[Dataset entries]
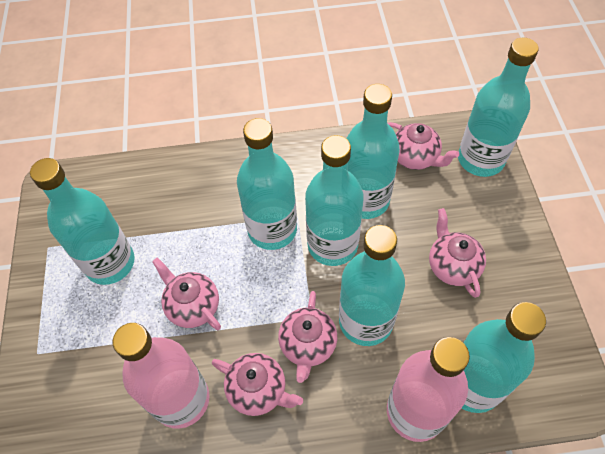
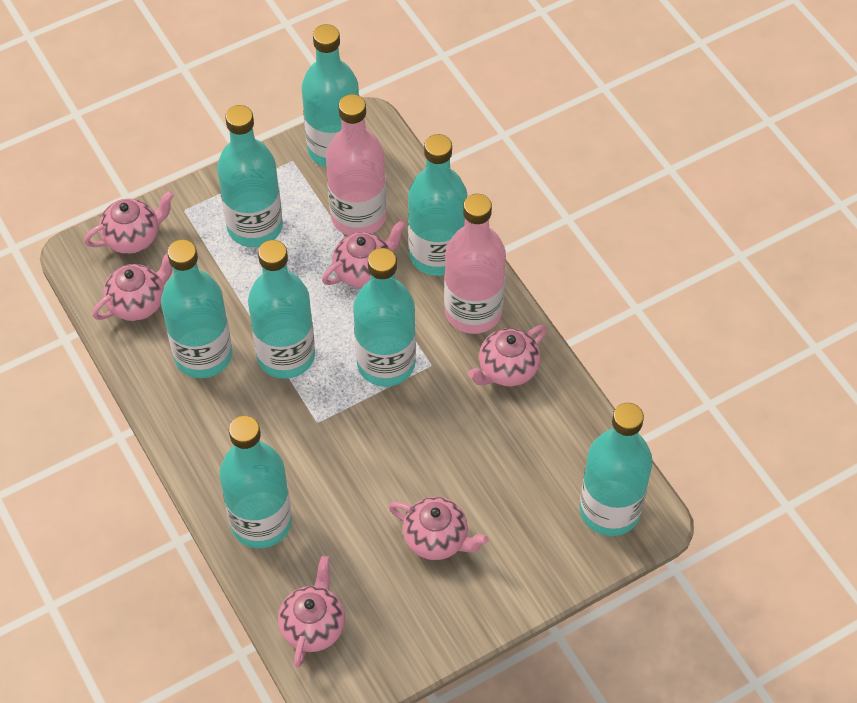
pink teapot: 5 -> 6
turquoise bottle: 7 -> 8

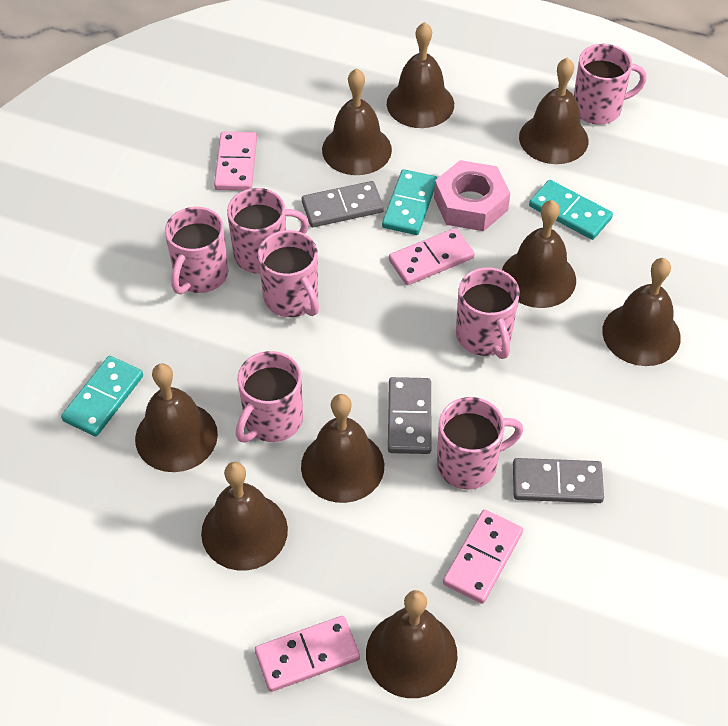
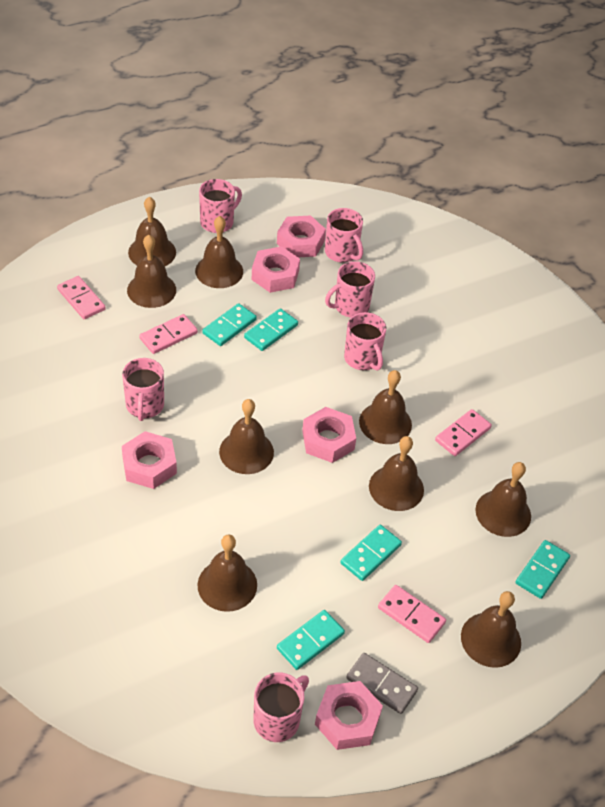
grey domino: 3 -> 1
pink mug: 7 -> 6
pink nut: 1 -> 5
turquoise domino: 3 -> 5

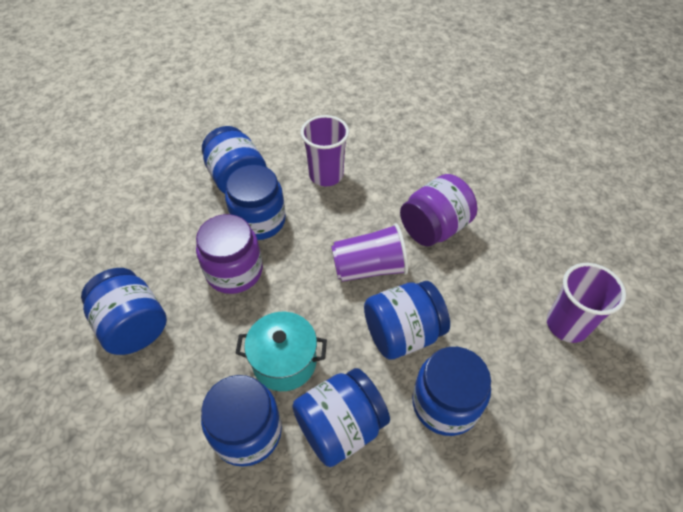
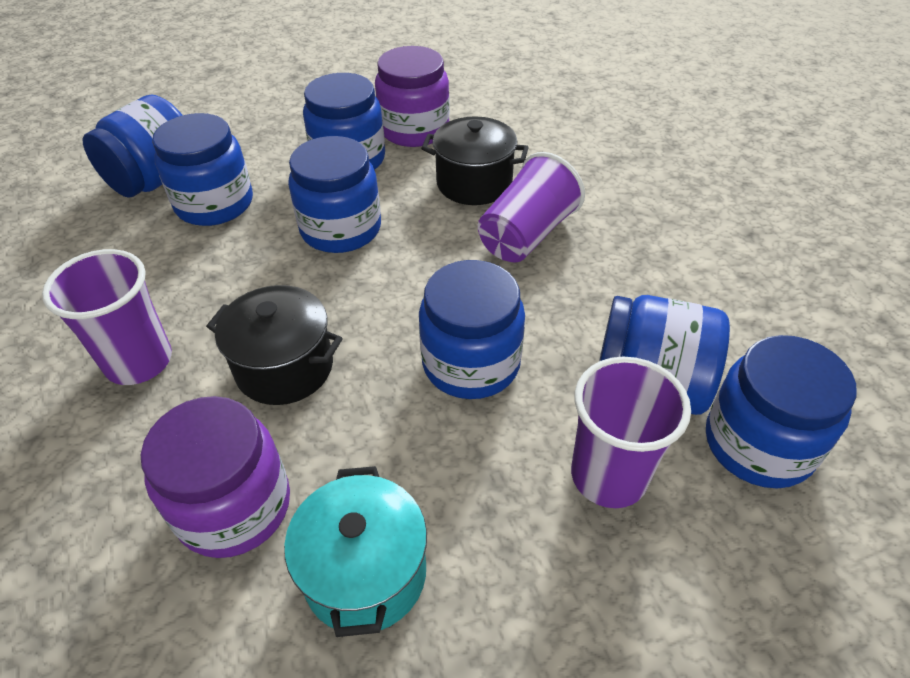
black pot: 0 -> 2

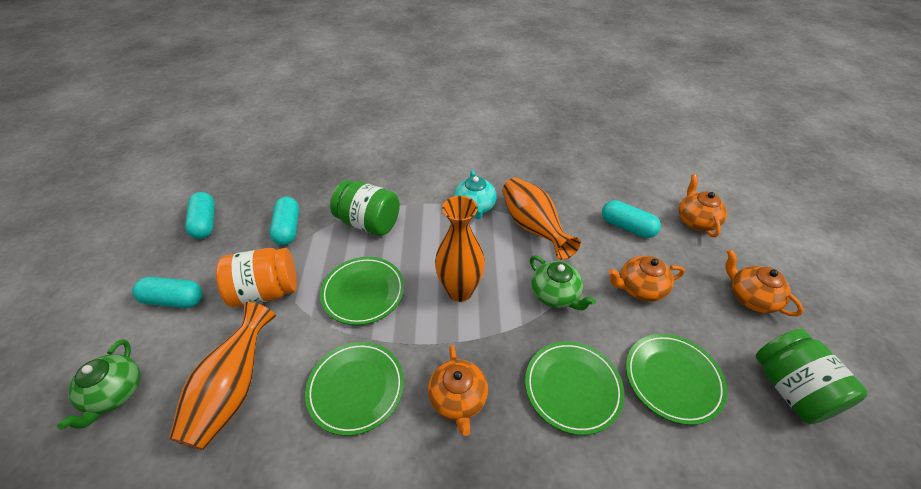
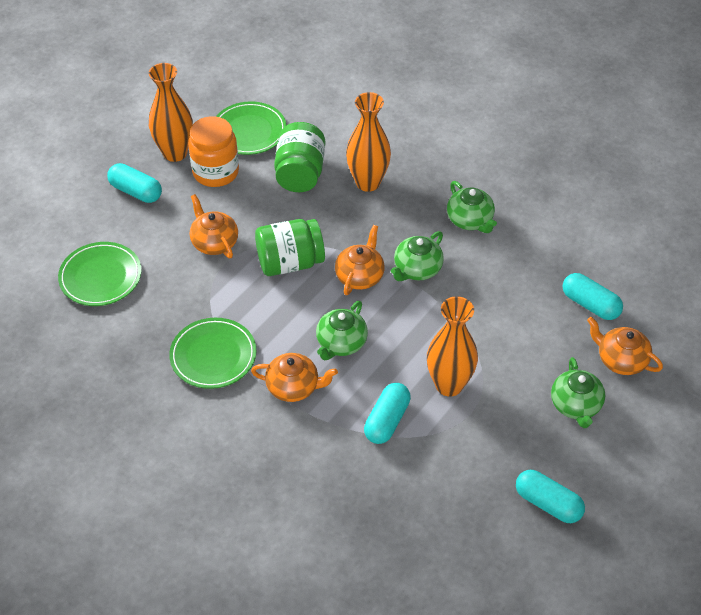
green plate: 4 -> 3
green teapot: 2 -> 4
turquoise teapot: 1 -> 0

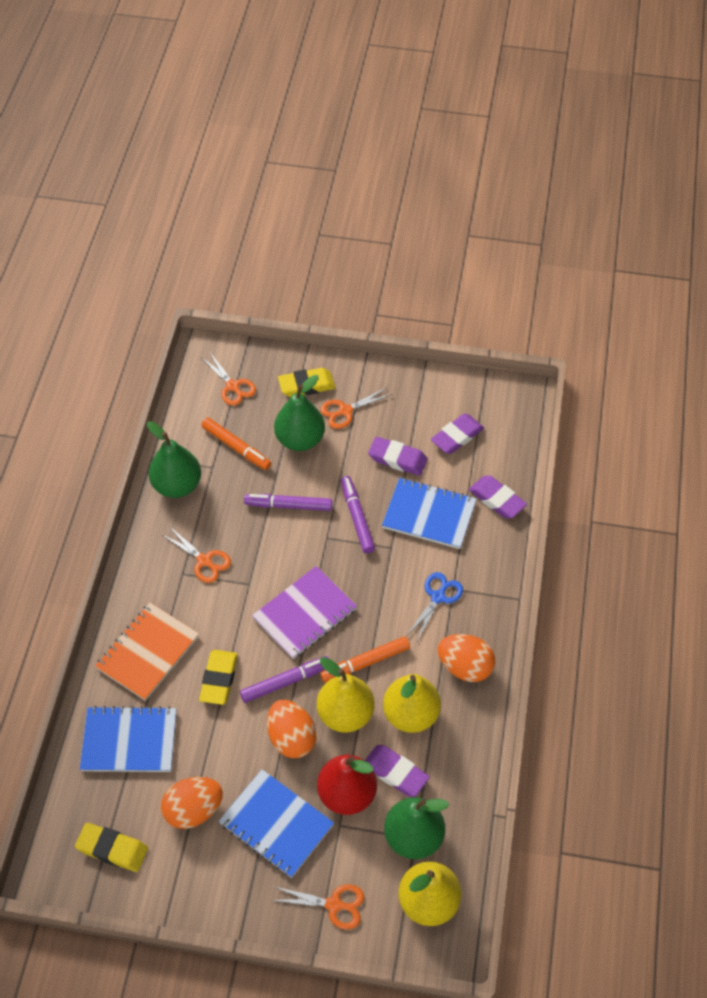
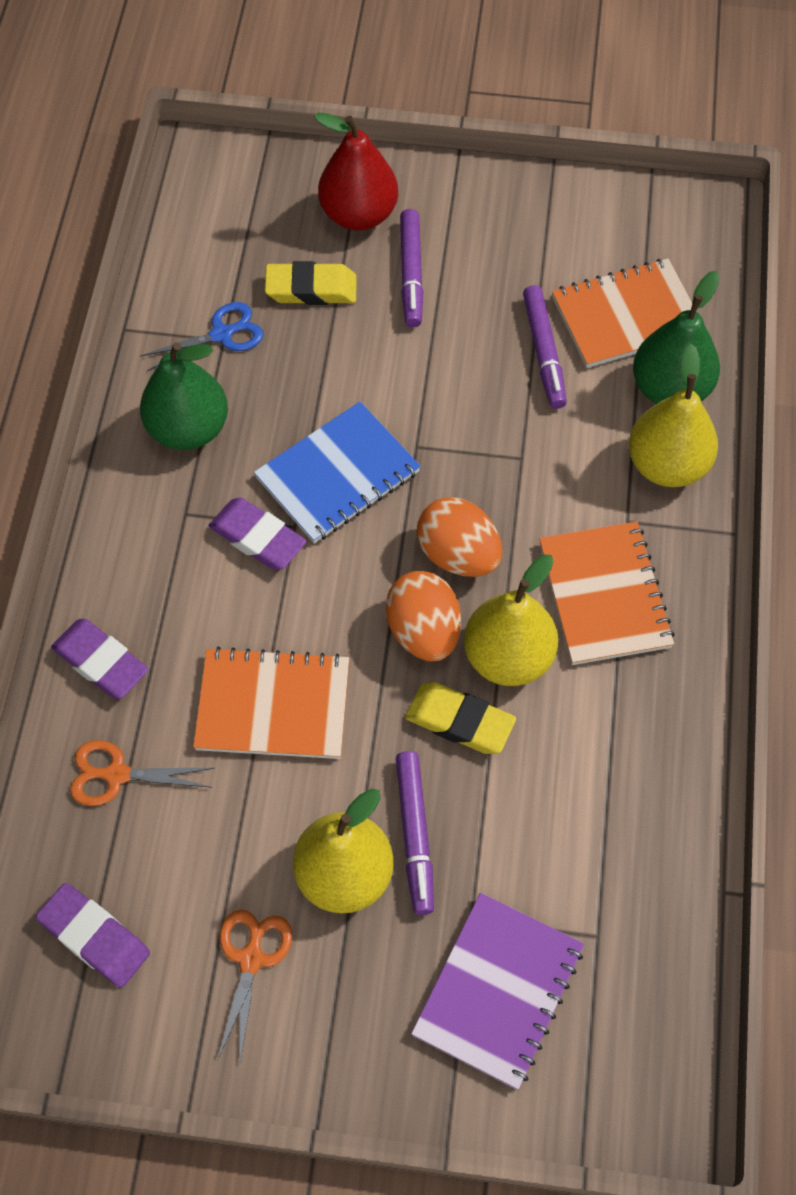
blue notebook: 3 -> 1
green pear: 3 -> 2
orange egg: 3 -> 2
orange marker: 2 -> 0
orange notebook: 1 -> 3
orange scissors: 4 -> 2
purple eraser: 4 -> 3
yellow eraser: 3 -> 2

Work order:
Could you report how many lines in the data above include the word "green"? Give the number and nothing more.

Solution for this task:
3